[Data excerpts]

*** Block opens ***

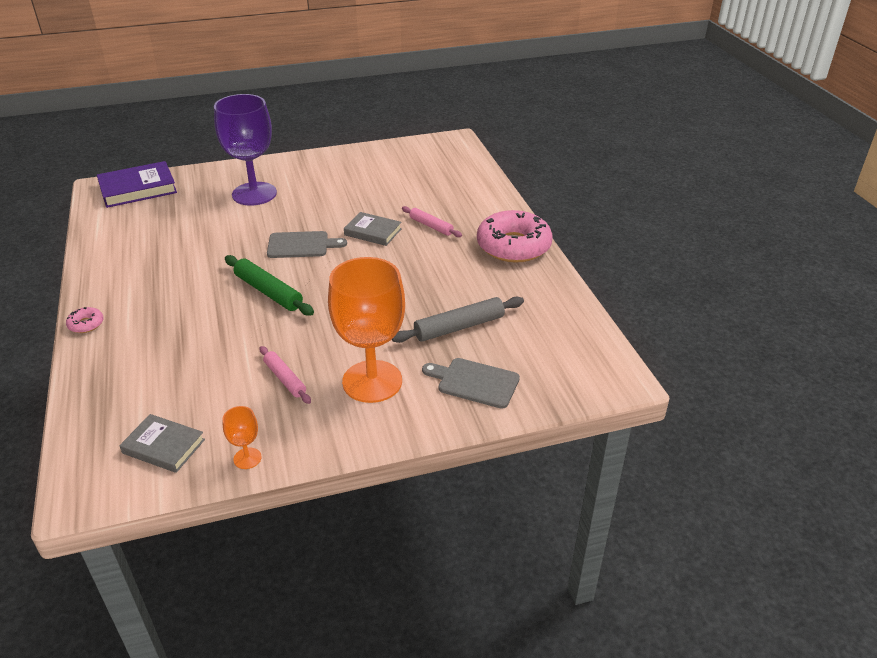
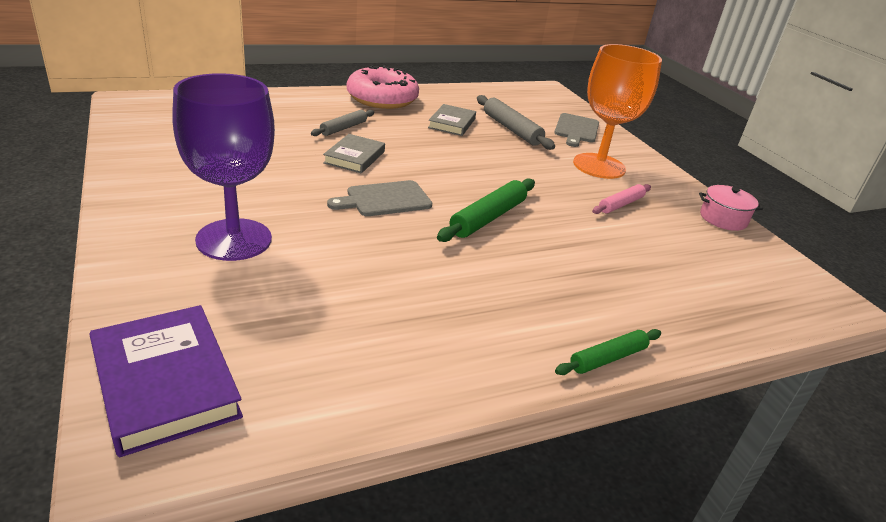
camera: 100 degrees left, 5 degrees down
(86, 324) = (608, 358): pink donut -> green rolling pin
(164, 446) = (747, 262): grey book -> grey book (452, 123)
(247, 458) = (723, 219): orange goblet -> pink pot
(301, 245) = (385, 199): grey cutting board -> grey cutting board turned 105 degrees counterclockwise
(431, 226) = (343, 128): pink rolling pin -> grey rolling pin

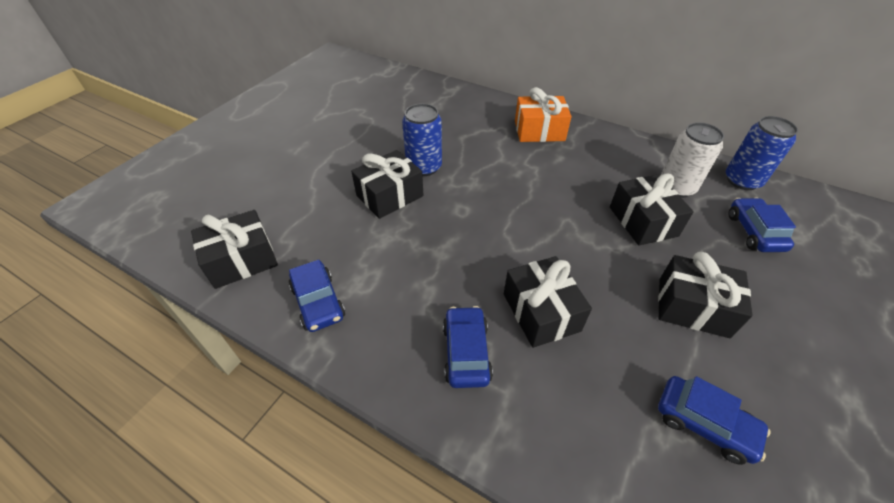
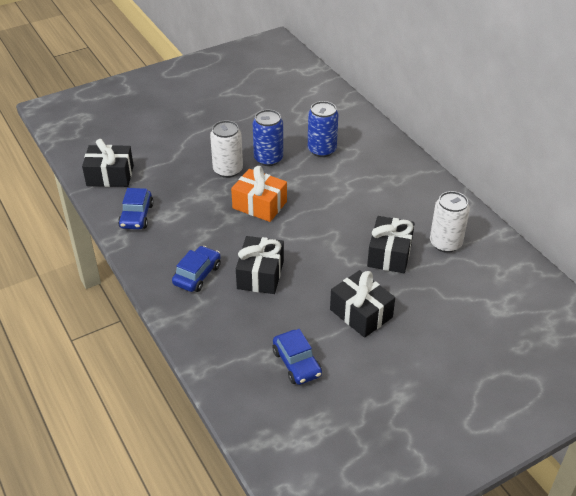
camera: 30 degrees right, 5 degrees down
(390, 196) = (228, 170): black gift -> white can
(539, 131) = (383, 162): orange gift -> orange gift (259, 205)
(742, 180) = (508, 259): blue can -> blue can (322, 150)
(754, 232) = (467, 294): blue car -> none

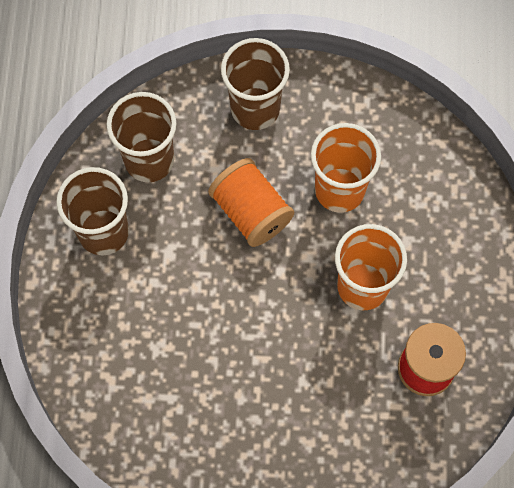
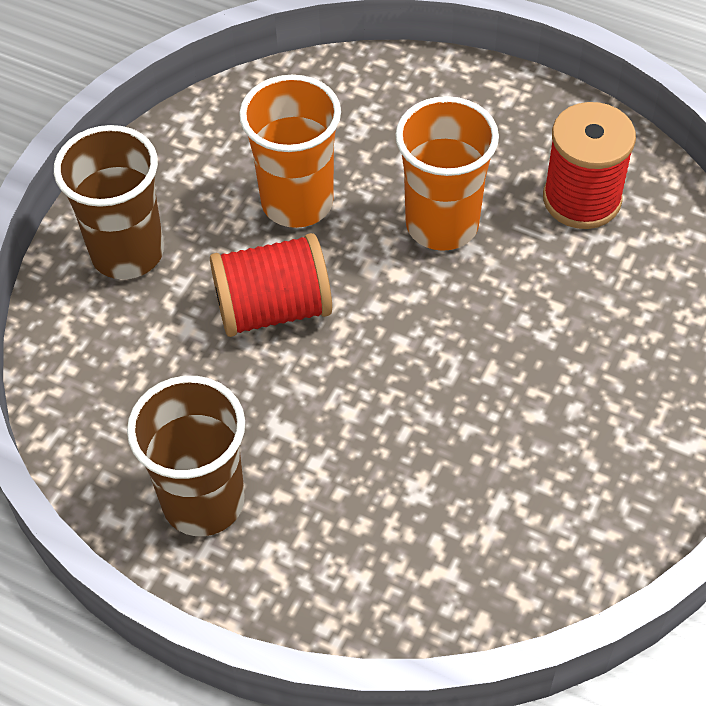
camera: 65 degrees left, 15 degrees down
(149, 160) = (126, 404): brown cup -> none
(251, 211) = (273, 309): orange spool -> red spool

*** Block closes ***

ASSIGNED TASK:
Which lines in the entries above contain "degrees"? Pull each of them out.

REPLY:
camera: 100 degrees left, 5 degrees down
(301, 245) = (385, 199): grey cutting board -> grey cutting board turned 105 degrees counterclockwise
camera: 30 degrees right, 5 degrees down
camera: 65 degrees left, 15 degrees down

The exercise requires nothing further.